Collected data entries:
"""
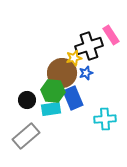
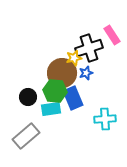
pink rectangle: moved 1 px right
black cross: moved 2 px down
green hexagon: moved 2 px right
black circle: moved 1 px right, 3 px up
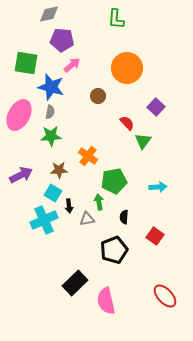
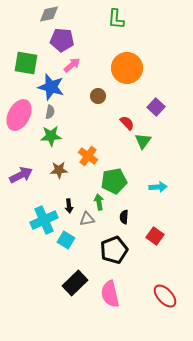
cyan square: moved 13 px right, 47 px down
pink semicircle: moved 4 px right, 7 px up
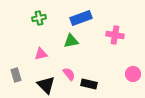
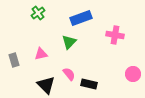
green cross: moved 1 px left, 5 px up; rotated 24 degrees counterclockwise
green triangle: moved 2 px left, 1 px down; rotated 35 degrees counterclockwise
gray rectangle: moved 2 px left, 15 px up
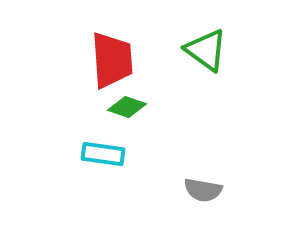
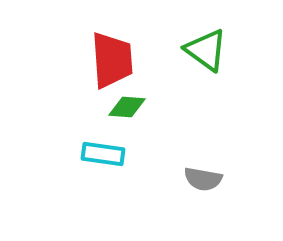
green diamond: rotated 15 degrees counterclockwise
gray semicircle: moved 11 px up
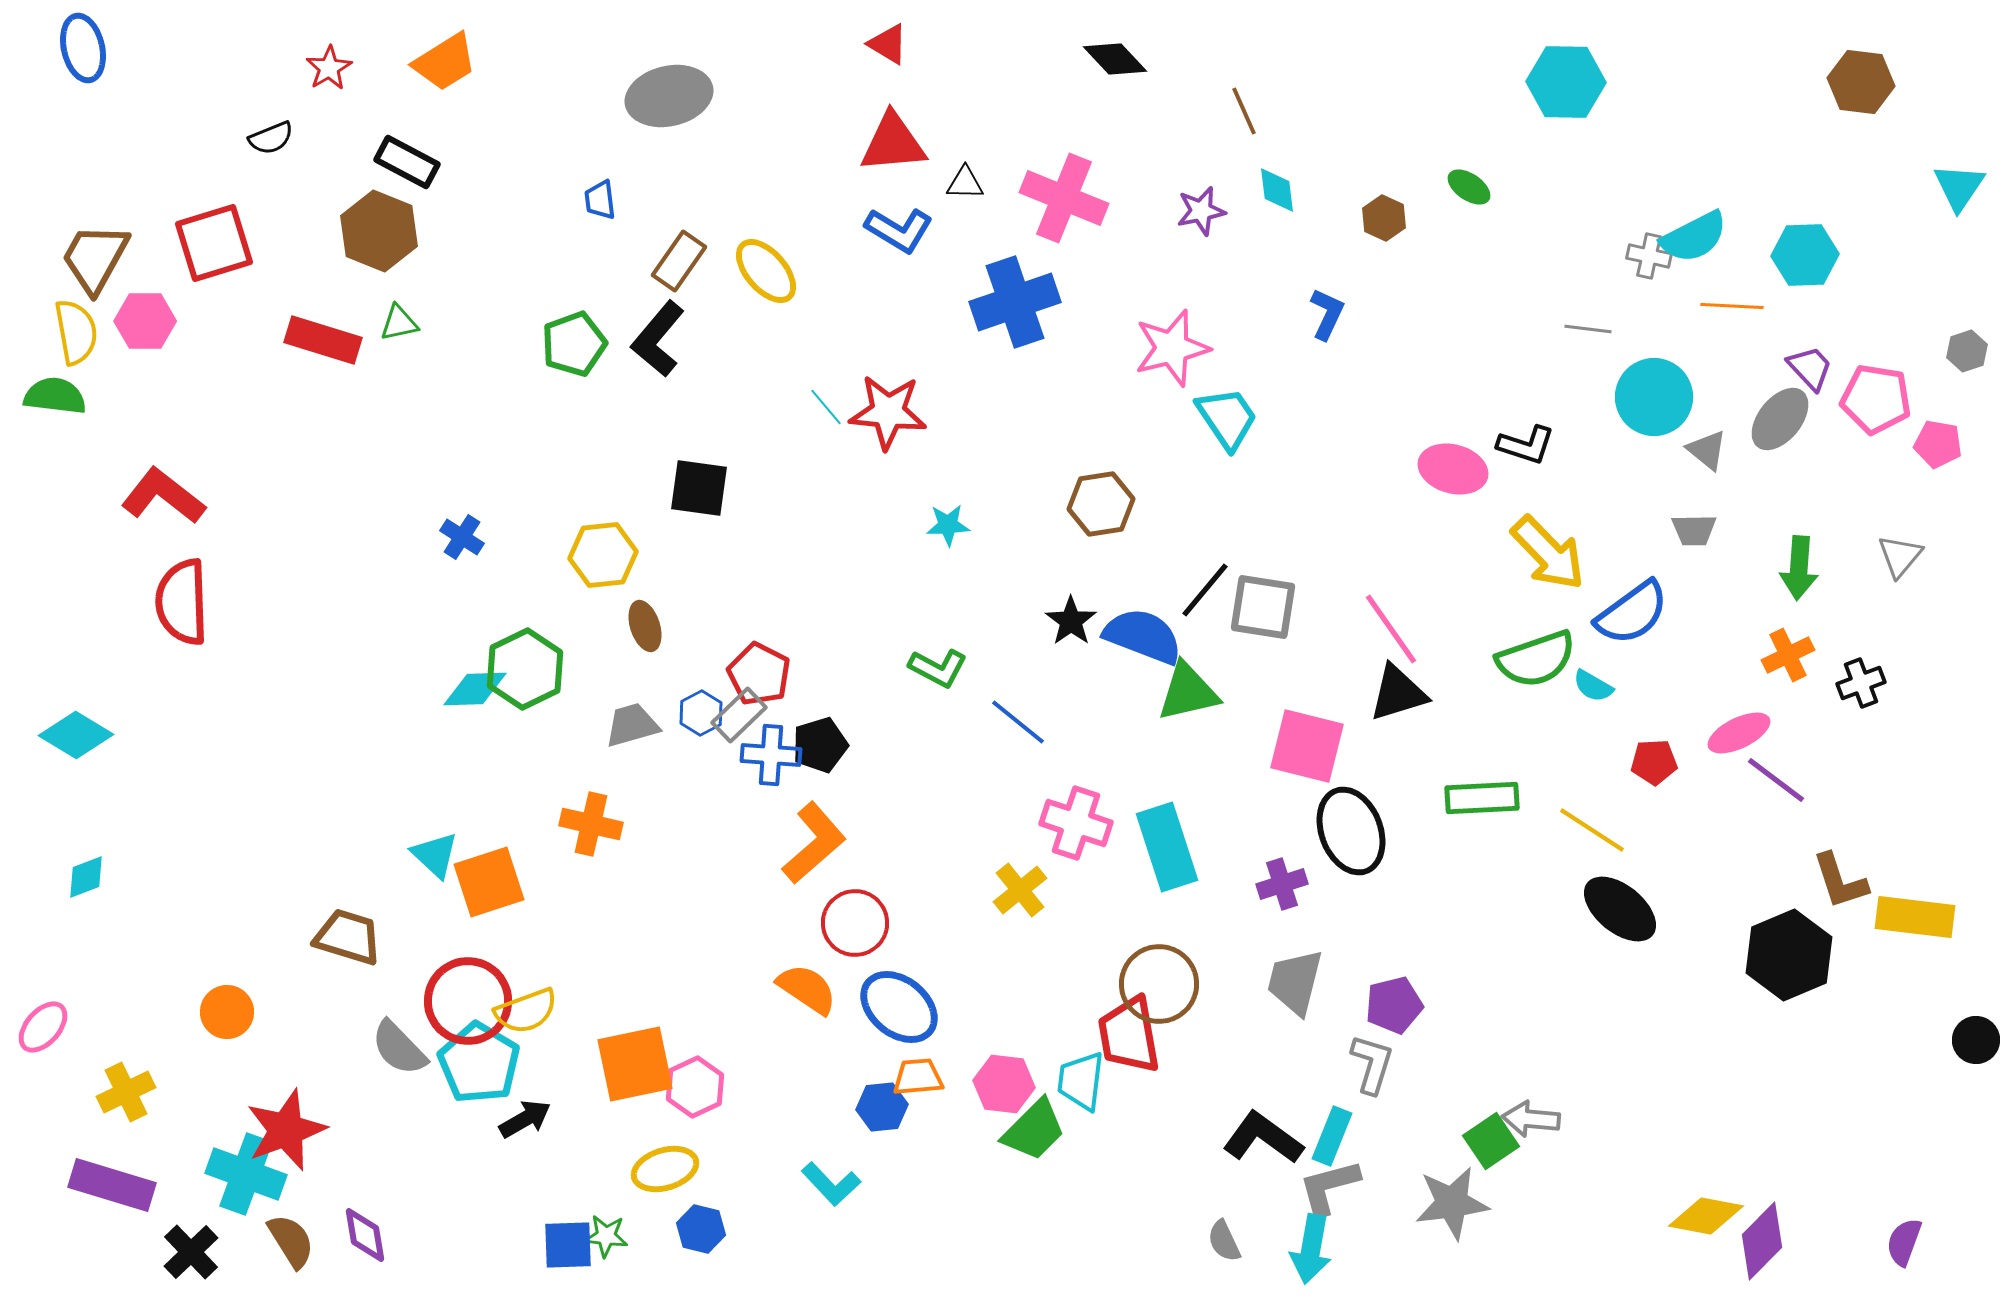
"""
### Activity:
Could you restate every entry above word for word, leaving out the pictures?

### Response to this task:
pink rectangle: moved 1 px right
black cross: moved 2 px down
green hexagon: moved 2 px right
black circle: moved 1 px right, 3 px up
cyan square: moved 13 px right, 47 px down
pink semicircle: moved 4 px right, 7 px up
green cross: moved 1 px left, 5 px up; rotated 24 degrees counterclockwise
green triangle: moved 2 px left, 1 px down; rotated 35 degrees counterclockwise
gray rectangle: moved 2 px left, 15 px up
green diamond: rotated 15 degrees counterclockwise
gray semicircle: moved 11 px up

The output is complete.